Source material ->
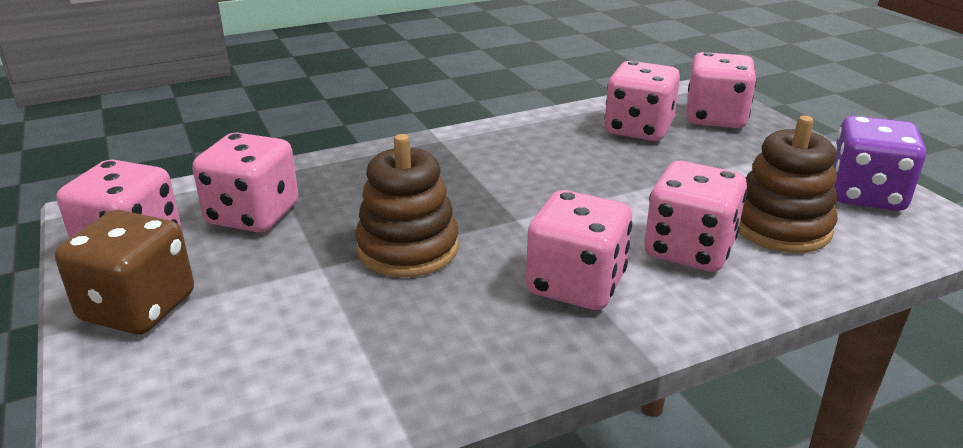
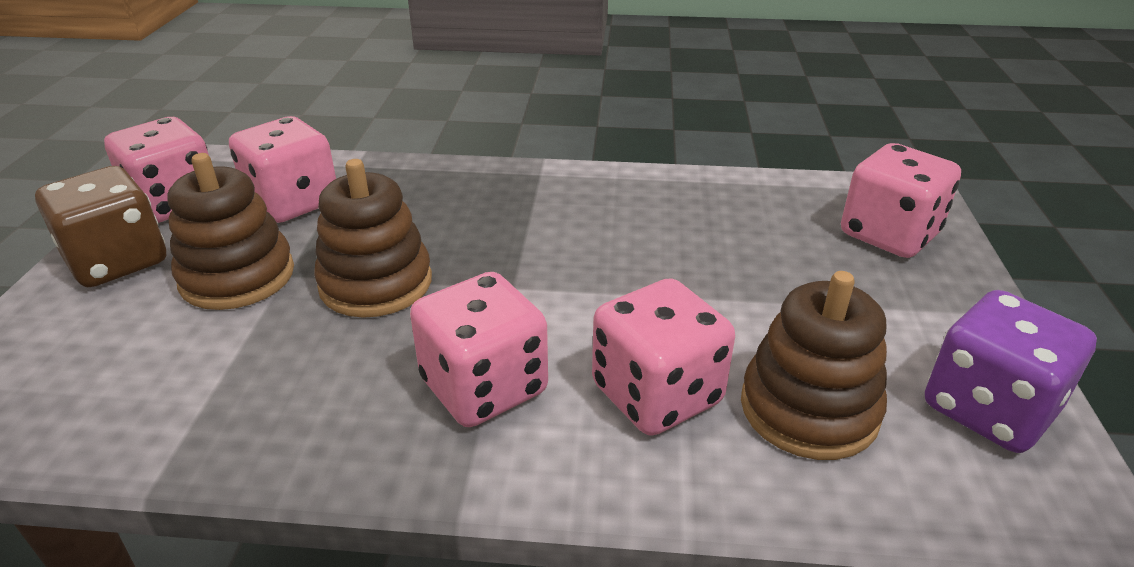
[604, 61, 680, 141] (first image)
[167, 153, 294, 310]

==

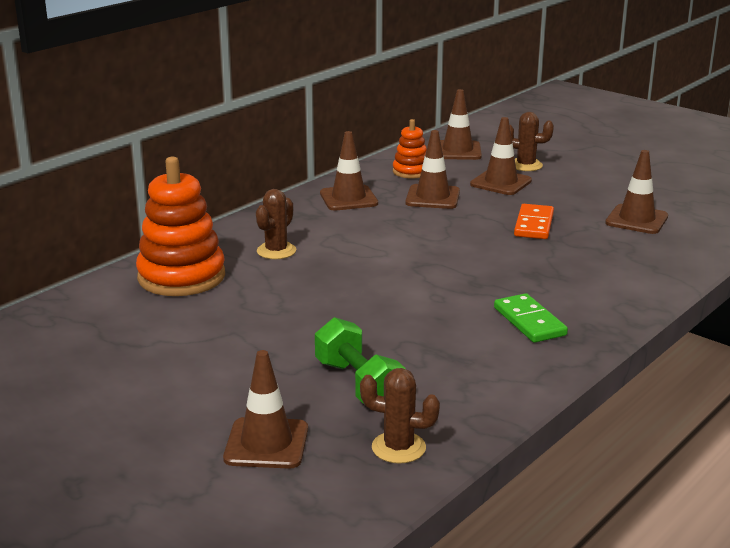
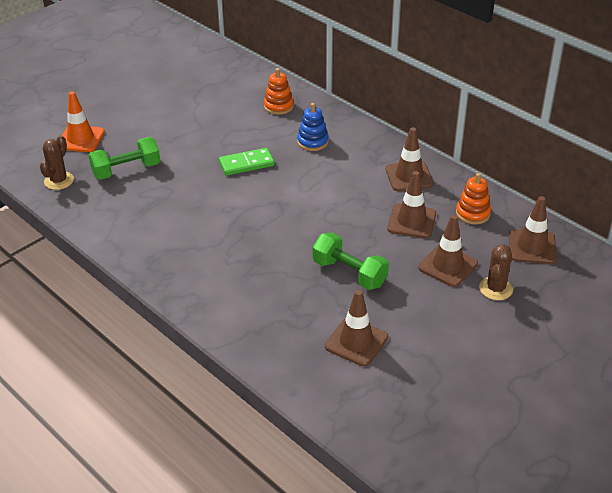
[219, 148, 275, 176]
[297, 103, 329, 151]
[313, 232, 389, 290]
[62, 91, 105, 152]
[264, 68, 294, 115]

What is needed -> What you return must be an exact retyping of the lines above starting at the line with "[297, 103, 329, 151]" and ending at the line with "[264, 68, 294, 115]", and nothing besides.

Answer to this problem ->
[297, 103, 329, 151]
[313, 232, 389, 290]
[62, 91, 105, 152]
[264, 68, 294, 115]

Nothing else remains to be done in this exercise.